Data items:
·····
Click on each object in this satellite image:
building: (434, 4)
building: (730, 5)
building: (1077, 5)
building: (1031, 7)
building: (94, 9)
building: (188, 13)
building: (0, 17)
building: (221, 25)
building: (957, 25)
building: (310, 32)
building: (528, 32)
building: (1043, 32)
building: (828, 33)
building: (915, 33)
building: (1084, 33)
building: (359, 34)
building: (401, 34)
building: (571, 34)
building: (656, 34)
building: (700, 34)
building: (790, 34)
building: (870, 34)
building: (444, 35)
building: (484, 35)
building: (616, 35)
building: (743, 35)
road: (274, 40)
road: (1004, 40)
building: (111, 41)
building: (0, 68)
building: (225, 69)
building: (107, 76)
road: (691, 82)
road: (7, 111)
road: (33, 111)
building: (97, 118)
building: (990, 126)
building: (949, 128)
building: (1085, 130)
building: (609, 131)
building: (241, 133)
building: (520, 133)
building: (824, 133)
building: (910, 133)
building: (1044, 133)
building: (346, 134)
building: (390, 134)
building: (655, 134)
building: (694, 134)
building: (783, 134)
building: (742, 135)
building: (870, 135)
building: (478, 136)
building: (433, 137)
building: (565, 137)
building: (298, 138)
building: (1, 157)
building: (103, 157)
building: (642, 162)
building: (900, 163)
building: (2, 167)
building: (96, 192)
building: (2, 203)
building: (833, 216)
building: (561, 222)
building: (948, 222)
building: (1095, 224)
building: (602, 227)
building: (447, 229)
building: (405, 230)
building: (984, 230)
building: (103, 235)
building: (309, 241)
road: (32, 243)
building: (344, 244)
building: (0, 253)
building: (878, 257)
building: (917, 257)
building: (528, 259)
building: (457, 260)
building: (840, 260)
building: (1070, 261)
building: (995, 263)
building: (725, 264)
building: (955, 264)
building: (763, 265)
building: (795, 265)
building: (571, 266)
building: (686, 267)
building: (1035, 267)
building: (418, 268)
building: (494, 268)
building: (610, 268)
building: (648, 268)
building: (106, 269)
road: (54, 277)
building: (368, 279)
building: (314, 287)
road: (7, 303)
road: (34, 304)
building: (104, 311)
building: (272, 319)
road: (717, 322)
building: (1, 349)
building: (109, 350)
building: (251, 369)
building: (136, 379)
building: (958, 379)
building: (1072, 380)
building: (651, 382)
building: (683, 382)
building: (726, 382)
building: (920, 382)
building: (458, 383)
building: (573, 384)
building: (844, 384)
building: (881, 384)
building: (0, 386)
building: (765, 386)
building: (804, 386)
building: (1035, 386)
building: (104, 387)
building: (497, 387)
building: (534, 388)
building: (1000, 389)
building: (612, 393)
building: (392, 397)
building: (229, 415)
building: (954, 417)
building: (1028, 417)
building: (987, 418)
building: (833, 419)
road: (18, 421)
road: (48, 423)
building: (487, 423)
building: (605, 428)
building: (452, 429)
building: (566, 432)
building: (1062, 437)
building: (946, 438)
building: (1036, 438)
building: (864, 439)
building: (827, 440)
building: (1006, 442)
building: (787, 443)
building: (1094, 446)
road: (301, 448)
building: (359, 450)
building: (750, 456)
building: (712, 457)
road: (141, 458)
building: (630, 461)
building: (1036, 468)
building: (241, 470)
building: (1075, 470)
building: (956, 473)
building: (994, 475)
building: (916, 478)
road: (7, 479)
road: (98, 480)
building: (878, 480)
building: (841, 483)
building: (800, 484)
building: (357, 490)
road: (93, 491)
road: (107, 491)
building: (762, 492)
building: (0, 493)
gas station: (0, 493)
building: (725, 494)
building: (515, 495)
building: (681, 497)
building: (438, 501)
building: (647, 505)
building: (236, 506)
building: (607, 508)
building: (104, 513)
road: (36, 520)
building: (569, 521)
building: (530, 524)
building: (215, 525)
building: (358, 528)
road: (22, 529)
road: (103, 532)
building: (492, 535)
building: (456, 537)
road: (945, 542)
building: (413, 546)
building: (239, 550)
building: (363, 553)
·····
Assigned task: The response should consist of every record above, reproduced exactly.

Reply:
Click on each object in this satellite image:
building: (434, 4)
building: (730, 5)
building: (1077, 5)
building: (1031, 7)
building: (94, 9)
building: (188, 13)
building: (0, 17)
building: (221, 25)
building: (957, 25)
building: (310, 32)
building: (528, 32)
building: (1043, 32)
building: (828, 33)
building: (915, 33)
building: (1084, 33)
building: (359, 34)
building: (401, 34)
building: (571, 34)
building: (656, 34)
building: (700, 34)
building: (790, 34)
building: (870, 34)
building: (444, 35)
building: (484, 35)
building: (616, 35)
building: (743, 35)
road: (274, 40)
road: (1004, 40)
building: (111, 41)
building: (0, 68)
building: (225, 69)
building: (107, 76)
road: (691, 82)
road: (7, 111)
road: (33, 111)
building: (97, 118)
building: (990, 126)
building: (949, 128)
building: (1085, 130)
building: (609, 131)
building: (241, 133)
building: (520, 133)
building: (824, 133)
building: (910, 133)
building: (1044, 133)
building: (346, 134)
building: (390, 134)
building: (655, 134)
building: (694, 134)
building: (783, 134)
building: (742, 135)
building: (870, 135)
building: (478, 136)
building: (433, 137)
building: (565, 137)
building: (298, 138)
building: (1, 157)
building: (103, 157)
building: (642, 162)
building: (900, 163)
building: (2, 167)
building: (96, 192)
building: (2, 203)
building: (833, 216)
building: (561, 222)
building: (948, 222)
building: (1095, 224)
building: (602, 227)
building: (447, 229)
building: (405, 230)
building: (984, 230)
building: (103, 235)
building: (309, 241)
road: (32, 243)
building: (344, 244)
building: (0, 253)
building: (878, 257)
building: (917, 257)
building: (528, 259)
building: (457, 260)
building: (840, 260)
building: (1070, 261)
building: (995, 263)
building: (725, 264)
building: (955, 264)
building: (763, 265)
building: (795, 265)
building: (571, 266)
building: (686, 267)
building: (1035, 267)
building: (418, 268)
building: (494, 268)
building: (610, 268)
building: (648, 268)
building: (106, 269)
road: (54, 277)
building: (368, 279)
building: (314, 287)
road: (7, 303)
road: (34, 304)
building: (104, 311)
building: (272, 319)
road: (717, 322)
building: (1, 349)
building: (109, 350)
building: (251, 369)
building: (136, 379)
building: (958, 379)
building: (1072, 380)
building: (651, 382)
building: (683, 382)
building: (726, 382)
building: (920, 382)
building: (458, 383)
building: (573, 384)
building: (844, 384)
building: (881, 384)
building: (0, 386)
building: (765, 386)
building: (804, 386)
building: (1035, 386)
building: (104, 387)
building: (497, 387)
building: (534, 388)
building: (1000, 389)
building: (612, 393)
building: (392, 397)
building: (229, 415)
building: (954, 417)
building: (1028, 417)
building: (987, 418)
building: (833, 419)
road: (18, 421)
road: (48, 423)
building: (487, 423)
building: (605, 428)
building: (452, 429)
building: (566, 432)
building: (1062, 437)
building: (946, 438)
building: (1036, 438)
building: (864, 439)
building: (827, 440)
building: (1006, 442)
building: (787, 443)
building: (1094, 446)
road: (301, 448)
building: (359, 450)
building: (750, 456)
building: (712, 457)
road: (141, 458)
building: (630, 461)
building: (1036, 468)
building: (241, 470)
building: (1075, 470)
building: (956, 473)
building: (994, 475)
building: (916, 478)
road: (7, 479)
road: (98, 480)
building: (878, 480)
building: (841, 483)
building: (800, 484)
building: (357, 490)
road: (93, 491)
road: (107, 491)
building: (762, 492)
building: (0, 493)
gas station: (0, 493)
building: (725, 494)
building: (515, 495)
building: (681, 497)
building: (438, 501)
building: (647, 505)
building: (236, 506)
building: (607, 508)
building: (104, 513)
road: (36, 520)
building: (569, 521)
building: (530, 524)
building: (215, 525)
building: (358, 528)
road: (22, 529)
road: (103, 532)
building: (492, 535)
building: (456, 537)
road: (945, 542)
building: (413, 546)
building: (239, 550)
building: (363, 553)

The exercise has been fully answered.